_Problem requirements:_ The range to repeat runs from the line with "ENC2 pin SW: SCL -> 12" to the last line below, both ends included; give it exactly and without pictures.

+++

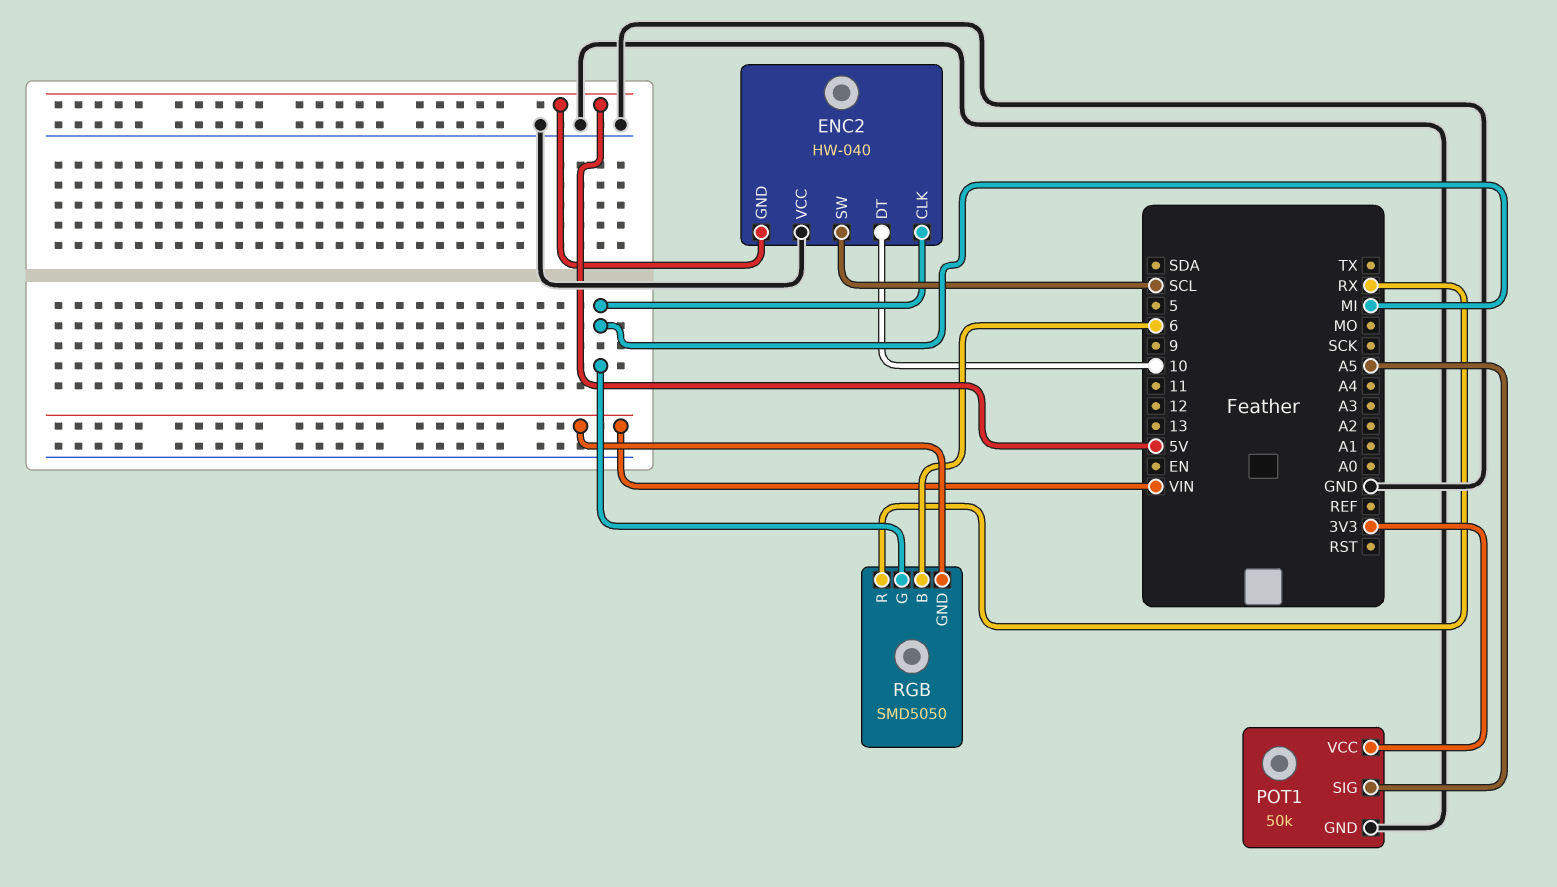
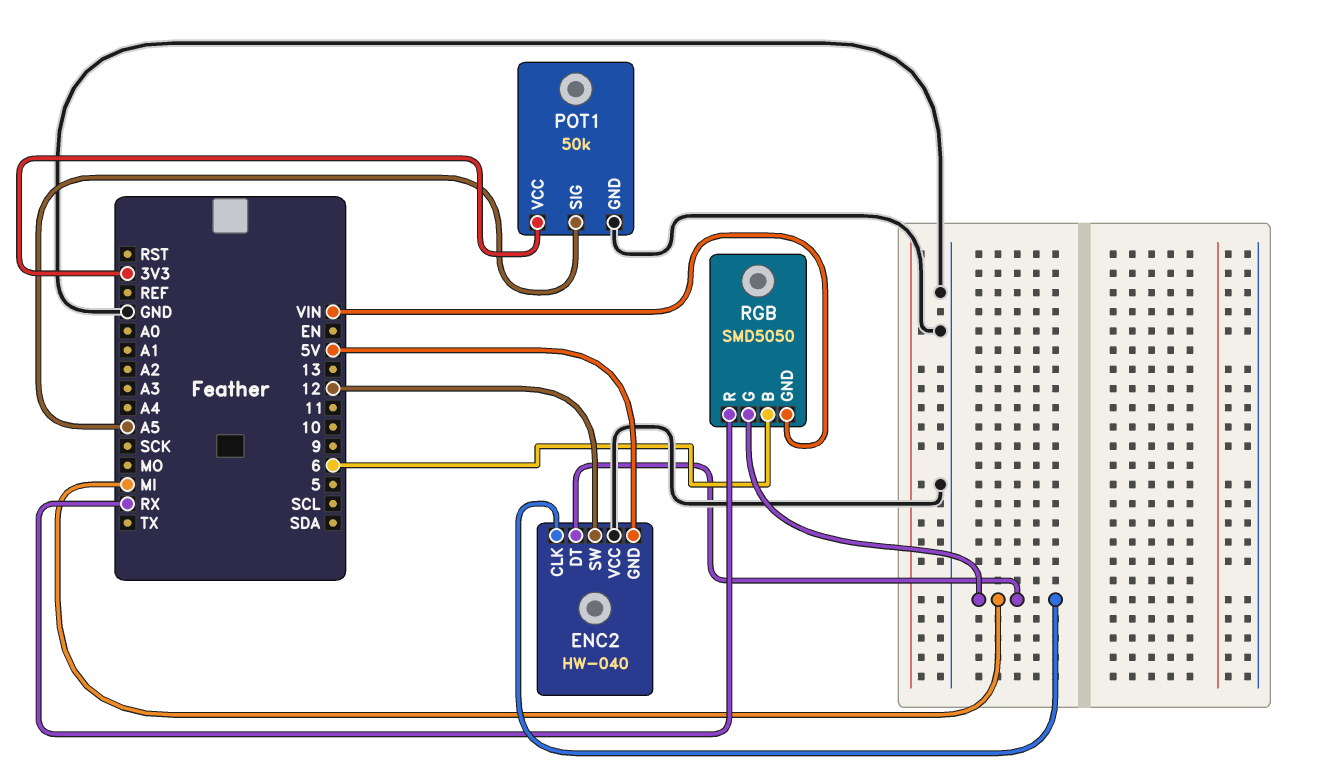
ENC2 pin DT: 10 -> MI
ENC2 pin SW: SCL -> 12

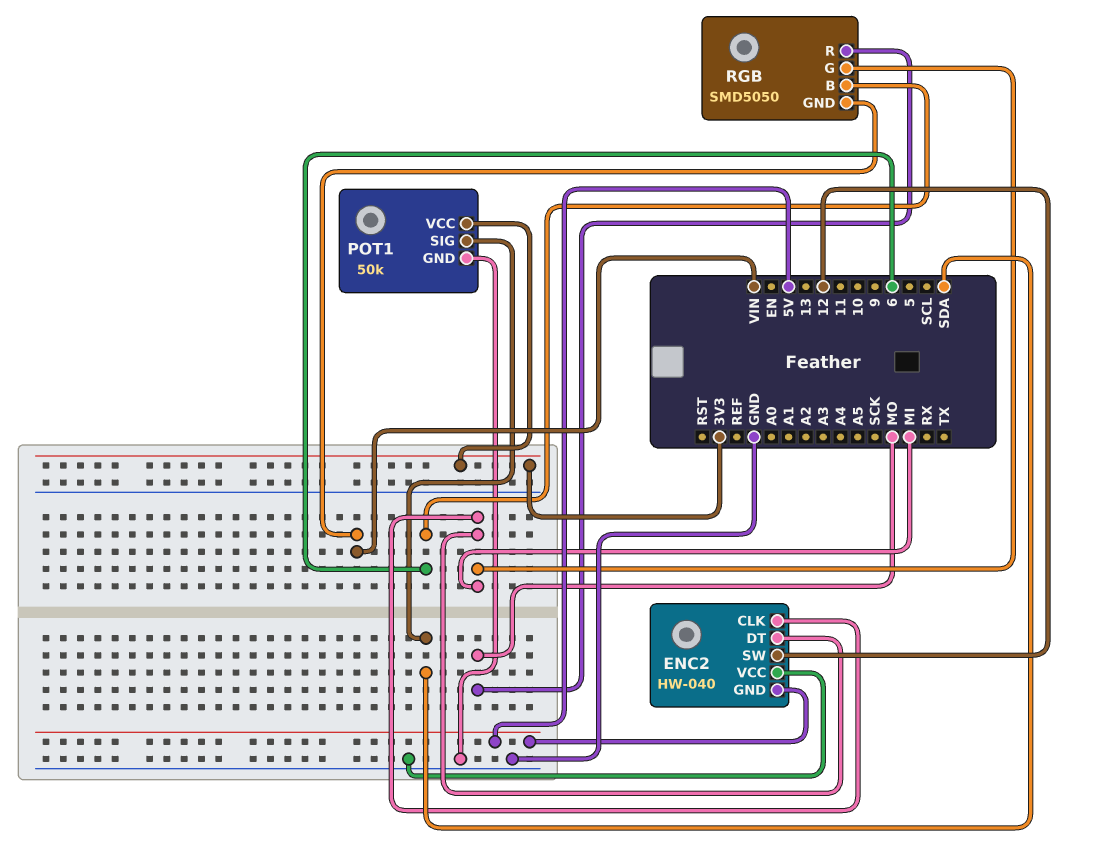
POT1 pin SIG: A5 -> SDA
RGB pin R: RX -> MO

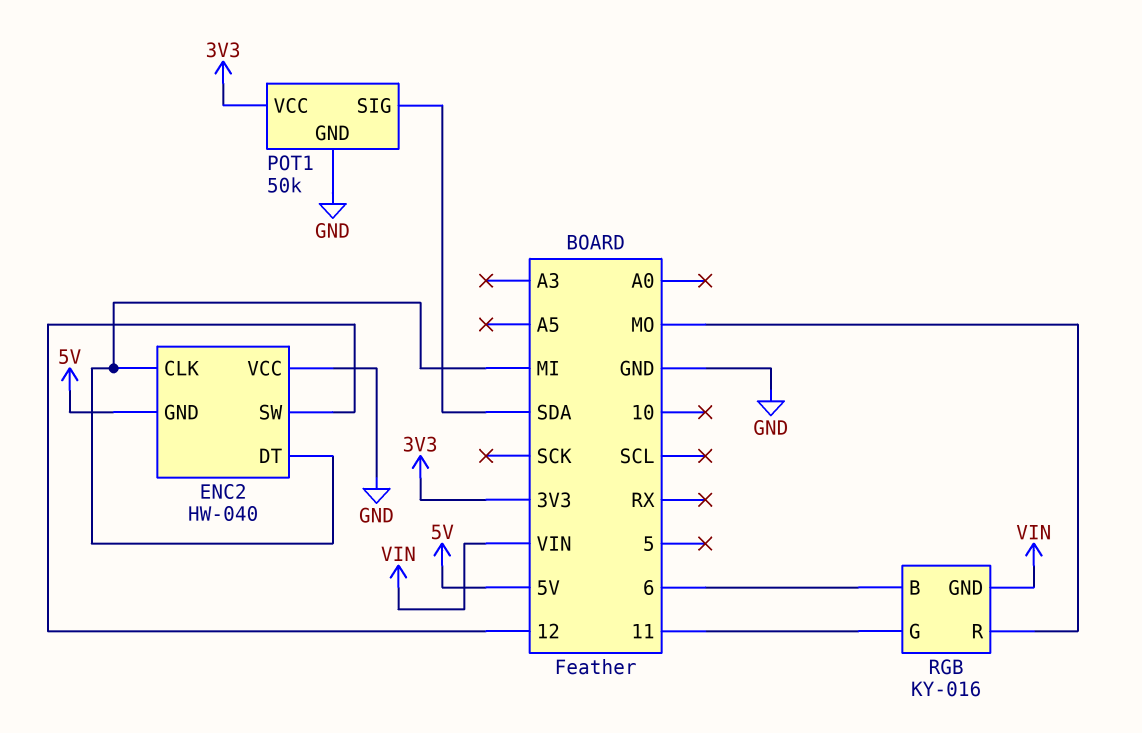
RGB: SMD5050 -> KY-016
RGB pin G: MI -> 11

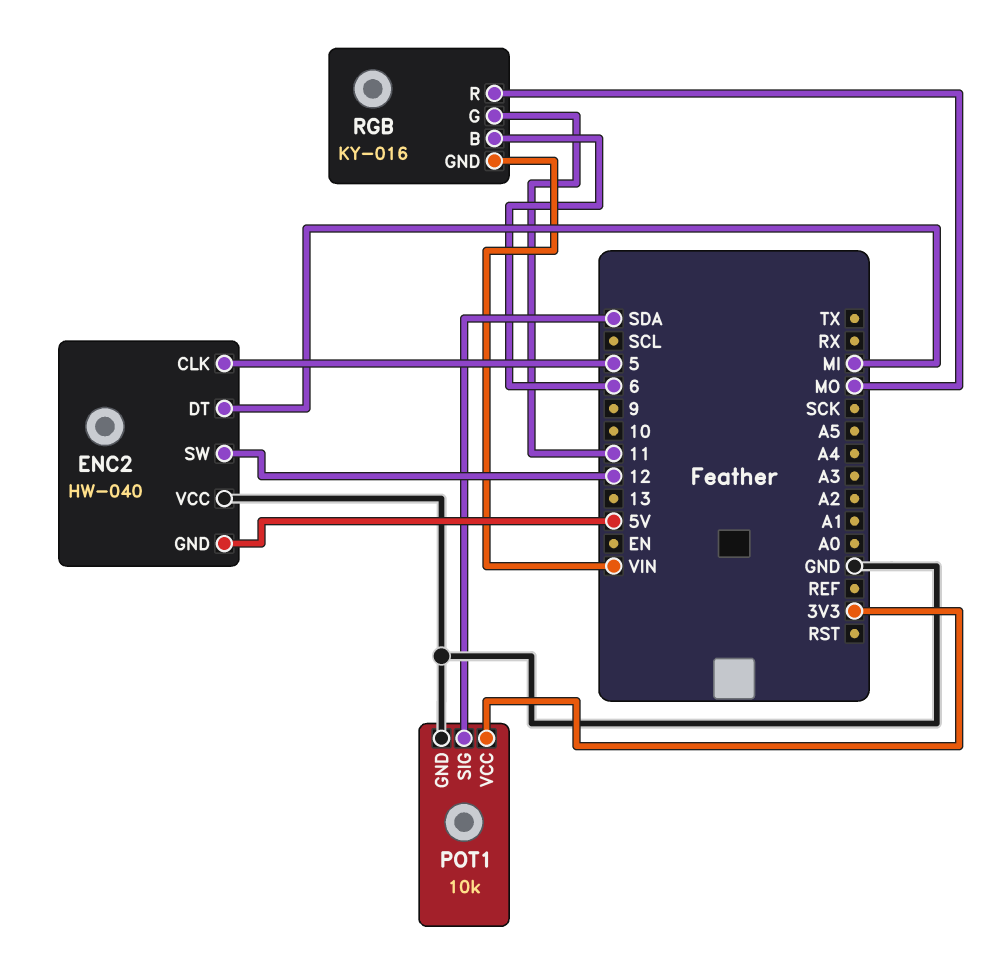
ENC2 pin CLK: MI -> 5
POT1: 50k -> 10k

+++

_Solution to this problem:_
ENC2 pin SW: SCL -> 12

POT1 pin SIG: A5 -> SDA
RGB pin R: RX -> MO

RGB: SMD5050 -> KY-016
RGB pin G: MI -> 11

ENC2 pin CLK: MI -> 5
POT1: 50k -> 10k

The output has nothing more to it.